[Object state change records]
»»
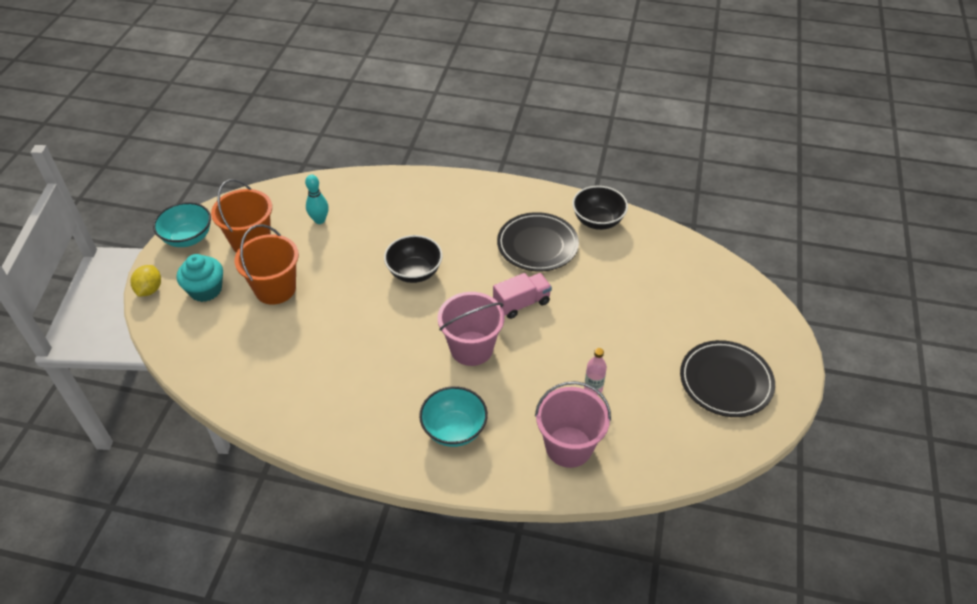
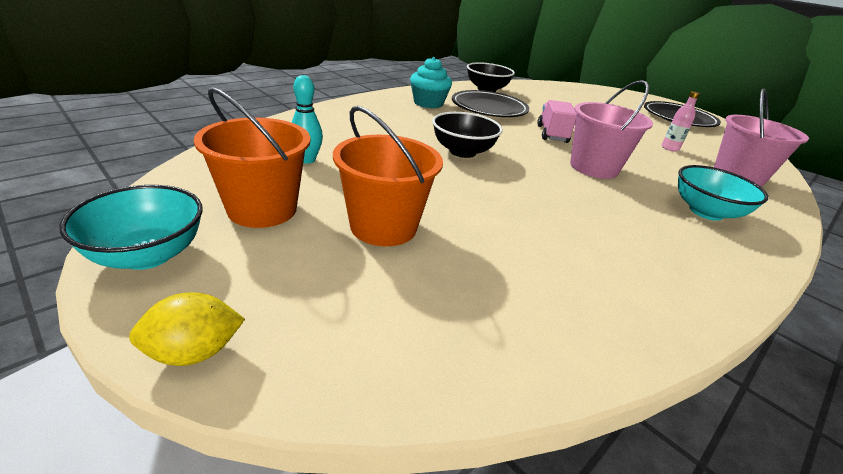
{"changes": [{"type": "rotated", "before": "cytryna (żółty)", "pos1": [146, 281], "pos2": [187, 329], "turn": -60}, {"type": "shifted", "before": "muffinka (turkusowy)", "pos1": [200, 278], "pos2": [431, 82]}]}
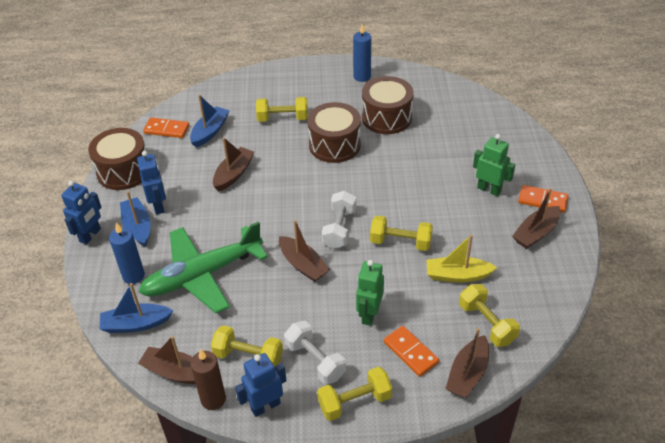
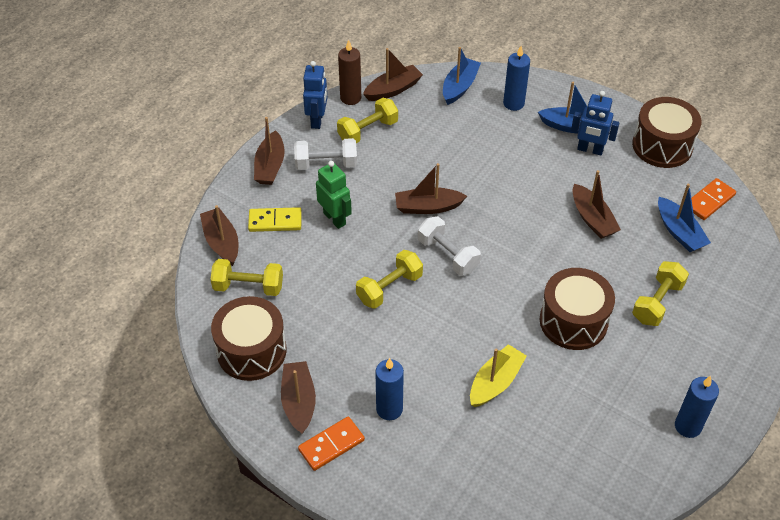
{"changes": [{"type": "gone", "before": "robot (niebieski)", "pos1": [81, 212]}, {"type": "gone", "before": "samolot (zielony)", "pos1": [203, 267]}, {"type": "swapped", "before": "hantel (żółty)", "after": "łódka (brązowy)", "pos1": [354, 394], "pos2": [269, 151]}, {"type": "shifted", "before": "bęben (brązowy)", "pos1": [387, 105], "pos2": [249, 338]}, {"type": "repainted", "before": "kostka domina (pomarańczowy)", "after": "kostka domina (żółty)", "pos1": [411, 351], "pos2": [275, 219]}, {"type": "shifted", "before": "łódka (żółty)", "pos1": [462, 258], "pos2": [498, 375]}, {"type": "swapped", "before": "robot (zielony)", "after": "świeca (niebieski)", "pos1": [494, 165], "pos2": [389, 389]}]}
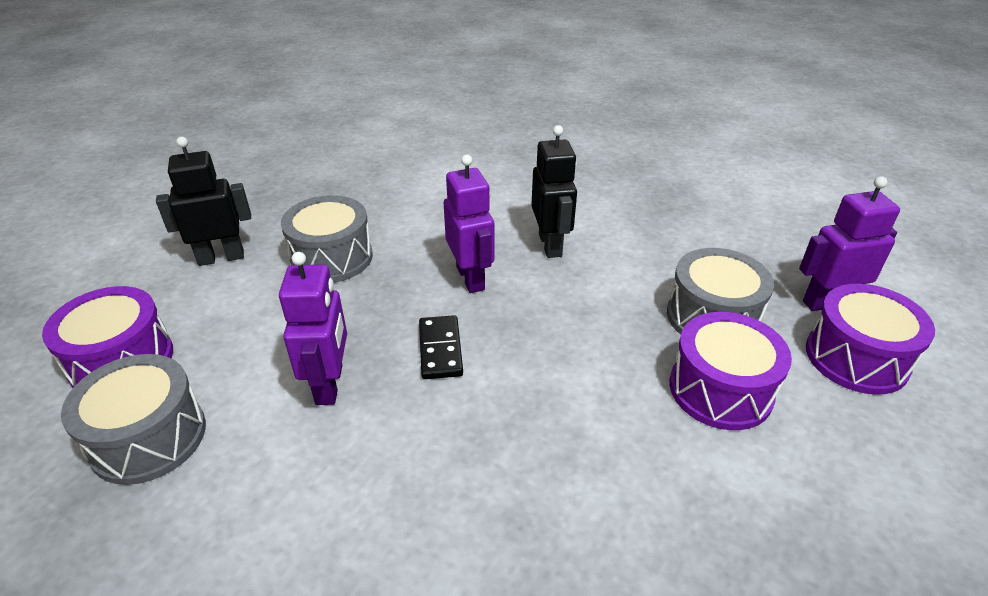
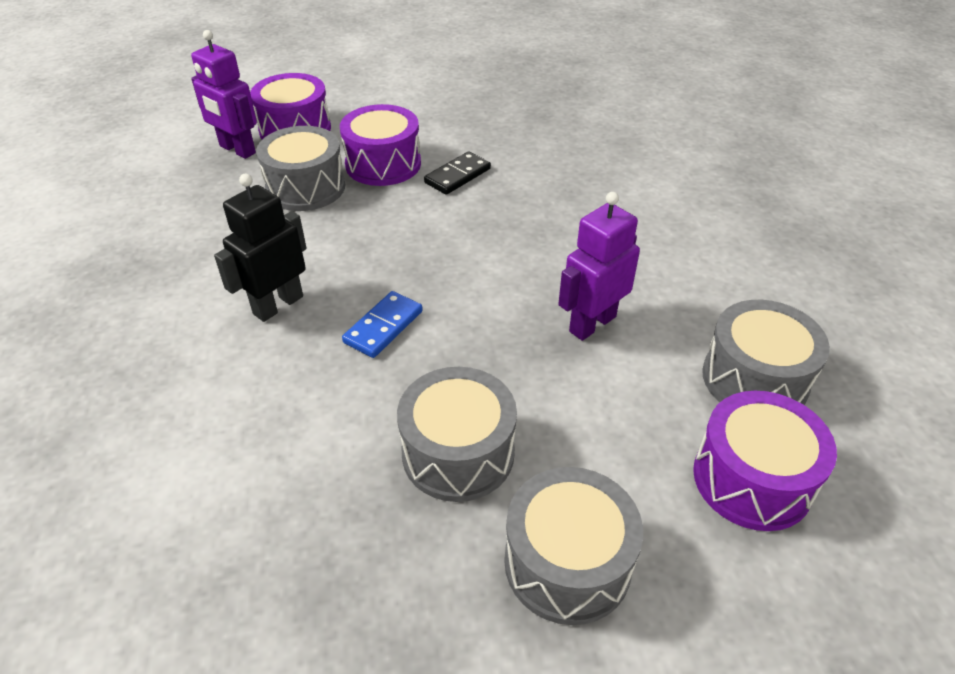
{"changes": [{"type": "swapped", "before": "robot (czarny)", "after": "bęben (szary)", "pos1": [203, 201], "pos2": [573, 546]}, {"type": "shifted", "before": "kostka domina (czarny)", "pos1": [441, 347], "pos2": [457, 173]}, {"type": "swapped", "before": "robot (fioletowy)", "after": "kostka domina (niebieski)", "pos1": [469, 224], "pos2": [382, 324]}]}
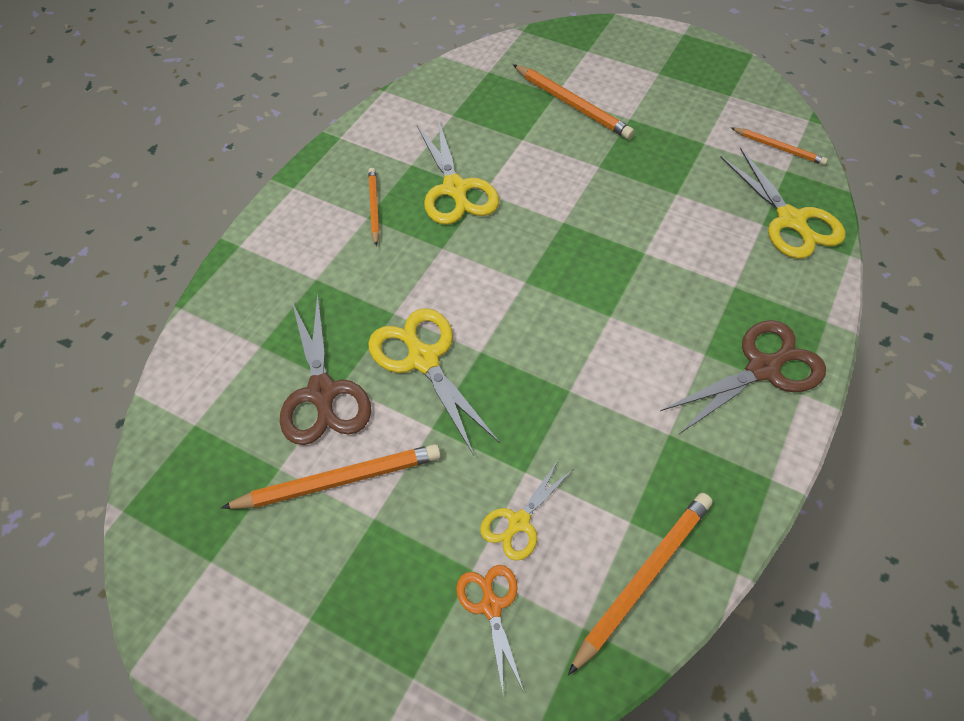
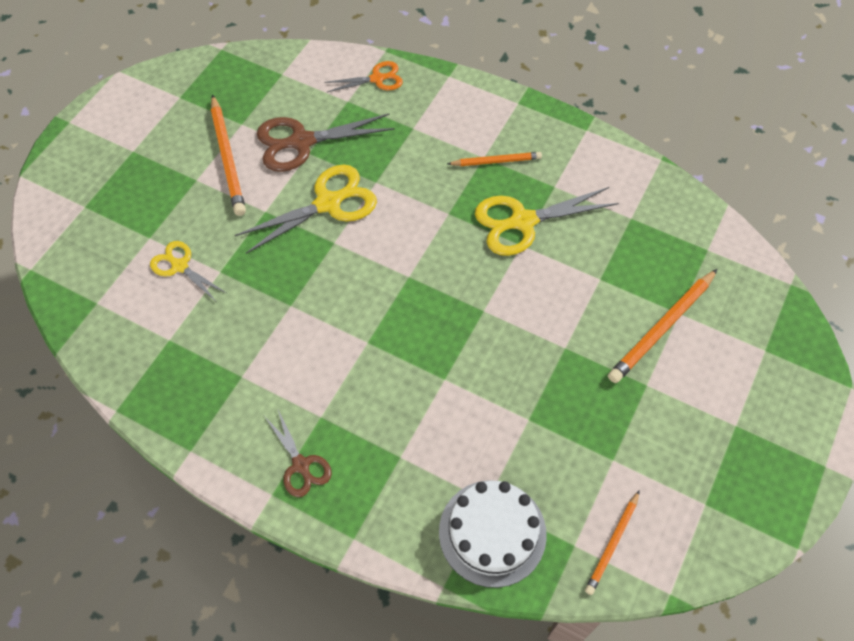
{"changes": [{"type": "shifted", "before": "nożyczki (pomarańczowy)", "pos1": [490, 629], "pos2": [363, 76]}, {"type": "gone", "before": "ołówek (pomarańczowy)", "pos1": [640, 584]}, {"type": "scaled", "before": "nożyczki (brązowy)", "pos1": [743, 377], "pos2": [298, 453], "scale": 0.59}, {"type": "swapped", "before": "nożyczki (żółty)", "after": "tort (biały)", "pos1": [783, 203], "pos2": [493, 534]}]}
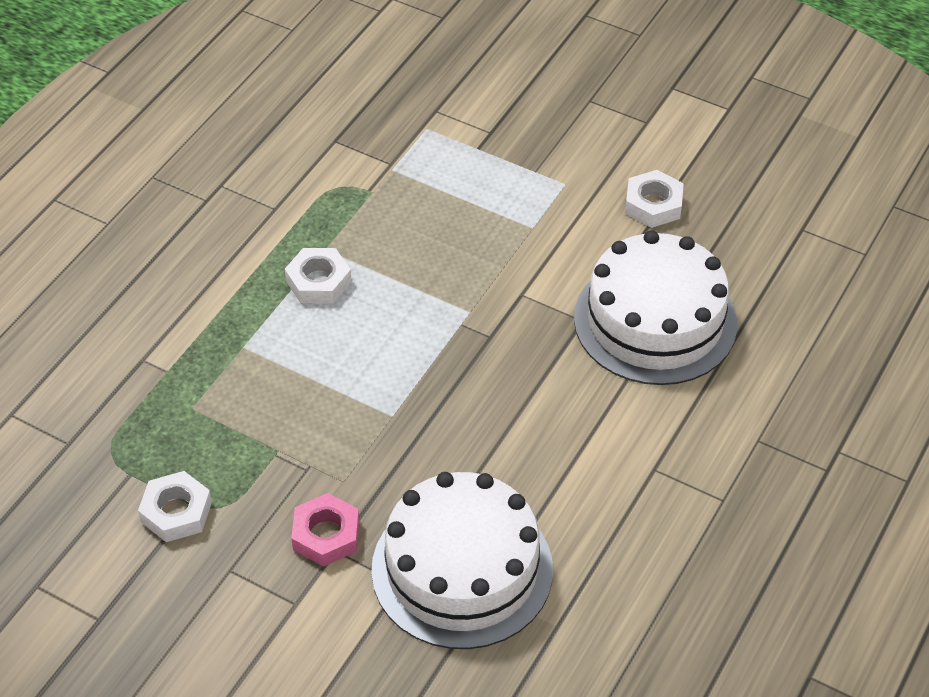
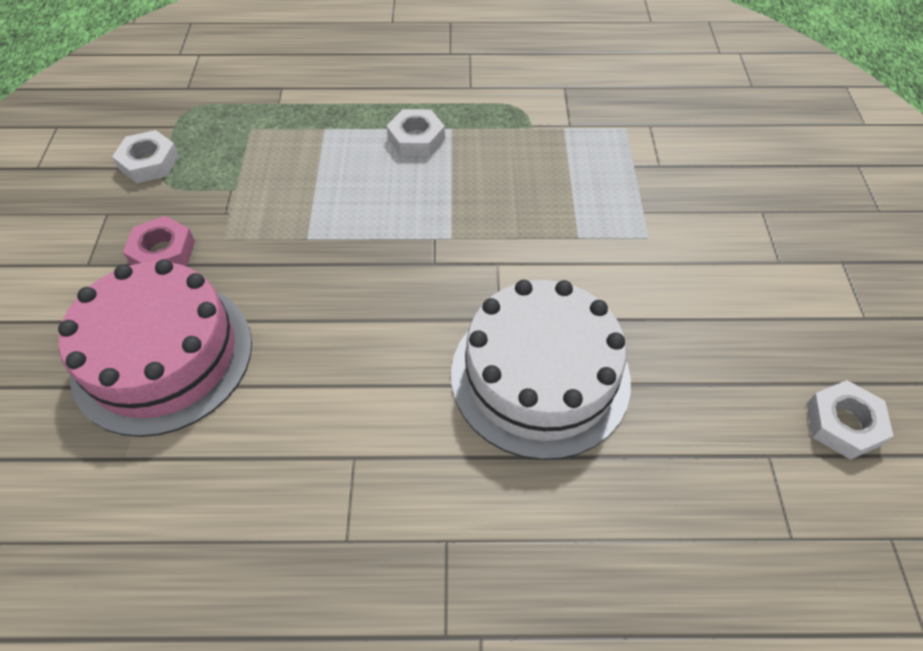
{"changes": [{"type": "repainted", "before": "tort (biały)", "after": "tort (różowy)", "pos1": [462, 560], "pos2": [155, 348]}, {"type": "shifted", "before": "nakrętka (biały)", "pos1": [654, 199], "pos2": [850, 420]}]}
««
WHAT NEEDS TO BE DONE | The whole of the data needs to be copied word for word, though not its pictures.

SOLUTION FOR THIS TASK |
{"changes": [{"type": "rotated", "before": "cytryna (żółty)", "pos1": [146, 281], "pos2": [187, 329], "turn": -60}, {"type": "shifted", "before": "muffinka (turkusowy)", "pos1": [200, 278], "pos2": [431, 82]}]}
{"changes": [{"type": "gone", "before": "robot (niebieski)", "pos1": [81, 212]}, {"type": "gone", "before": "samolot (zielony)", "pos1": [203, 267]}, {"type": "swapped", "before": "hantel (żółty)", "after": "łódka (brązowy)", "pos1": [354, 394], "pos2": [269, 151]}, {"type": "shifted", "before": "bęben (brązowy)", "pos1": [387, 105], "pos2": [249, 338]}, {"type": "repainted", "before": "kostka domina (pomarańczowy)", "after": "kostka domina (żółty)", "pos1": [411, 351], "pos2": [275, 219]}, {"type": "shifted", "before": "łódka (żółty)", "pos1": [462, 258], "pos2": [498, 375]}, {"type": "swapped", "before": "robot (zielony)", "after": "świeca (niebieski)", "pos1": [494, 165], "pos2": [389, 389]}]}
{"changes": [{"type": "swapped", "before": "robot (czarny)", "after": "bęben (szary)", "pos1": [203, 201], "pos2": [573, 546]}, {"type": "shifted", "before": "kostka domina (czarny)", "pos1": [441, 347], "pos2": [457, 173]}, {"type": "swapped", "before": "robot (fioletowy)", "after": "kostka domina (niebieski)", "pos1": [469, 224], "pos2": [382, 324]}]}
{"changes": [{"type": "shifted", "before": "nożyczki (pomarańczowy)", "pos1": [490, 629], "pos2": [363, 76]}, {"type": "gone", "before": "ołówek (pomarańczowy)", "pos1": [640, 584]}, {"type": "scaled", "before": "nożyczki (brązowy)", "pos1": [743, 377], "pos2": [298, 453], "scale": 0.59}, {"type": "swapped", "before": "nożyczki (żółty)", "after": "tort (biały)", "pos1": [783, 203], "pos2": [493, 534]}]}
{"changes": [{"type": "repainted", "before": "tort (biały)", "after": "tort (różowy)", "pos1": [462, 560], "pos2": [155, 348]}, {"type": "shifted", "before": "nakrętka (biały)", "pos1": [654, 199], "pos2": [850, 420]}]}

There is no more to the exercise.